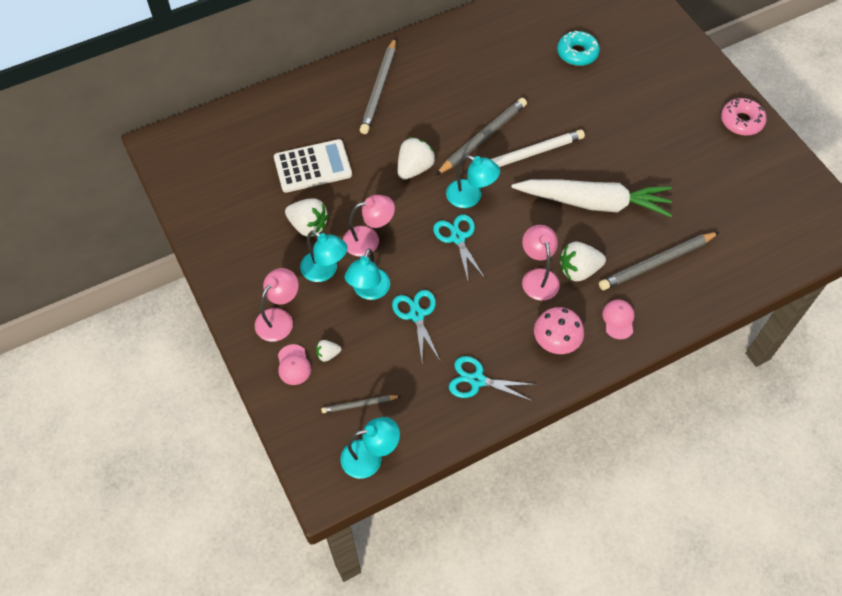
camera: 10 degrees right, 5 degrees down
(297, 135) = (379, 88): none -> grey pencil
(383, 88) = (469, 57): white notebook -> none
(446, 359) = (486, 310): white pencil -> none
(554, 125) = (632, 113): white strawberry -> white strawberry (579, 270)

Try it » For this task, copy exactly the line with "(297, 135) = (379, 88): none -> grey pencil" and the lines that come after it, stopping at the end of the material above.

Finished task »
(297, 135) = (379, 88): none -> grey pencil
(383, 88) = (469, 57): white notebook -> none
(446, 359) = (486, 310): white pencil -> none
(554, 125) = (632, 113): white strawberry -> white strawberry (579, 270)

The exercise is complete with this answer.